Transcribe the listing below exactly, without pictures.

**DATA SEGMENT:**

──────────────────────────────

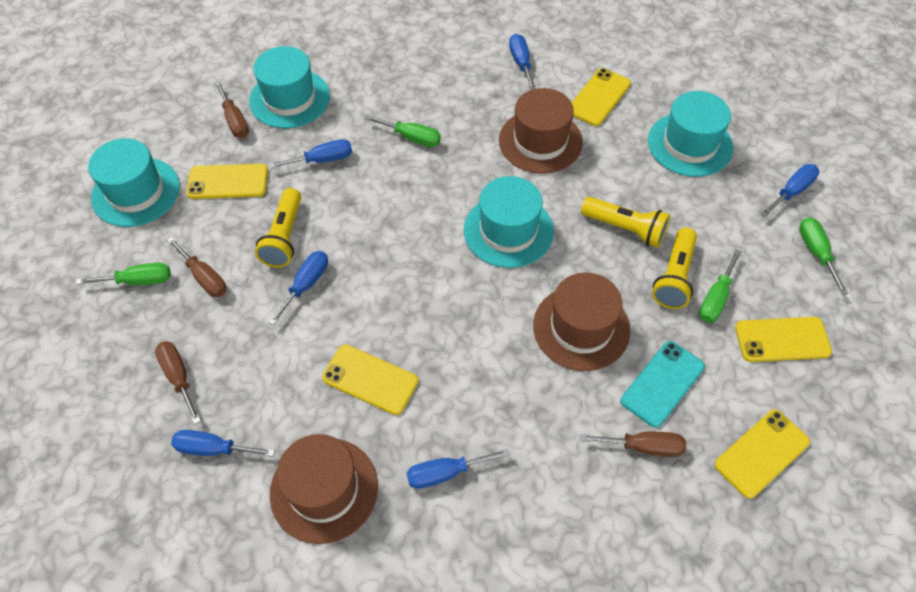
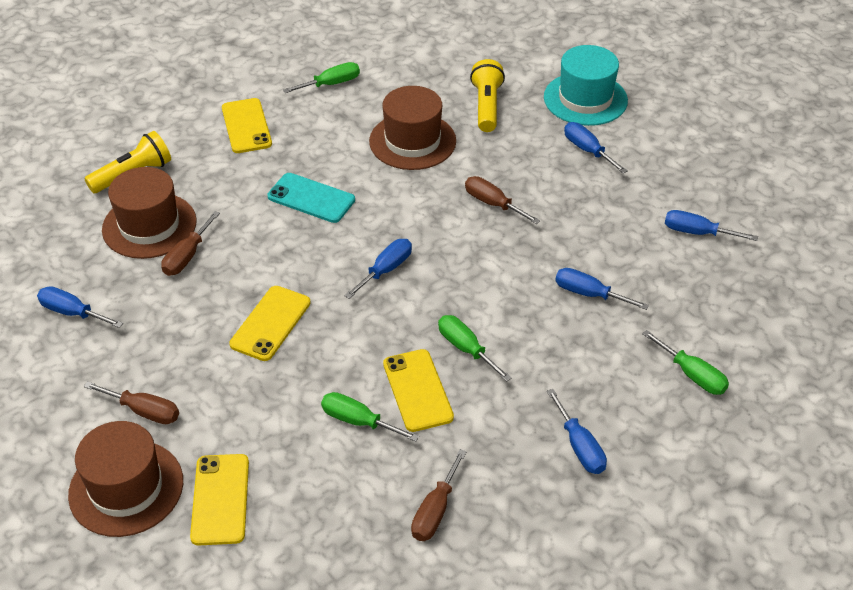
turquoise hat: 4 -> 1
yellow flashlight: 3 -> 2
yellow phone: 5 -> 4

──────────────────────────────

**EXERCISE ANSWER:**
turquoise hat: 4 -> 1
yellow flashlight: 3 -> 2
yellow phone: 5 -> 4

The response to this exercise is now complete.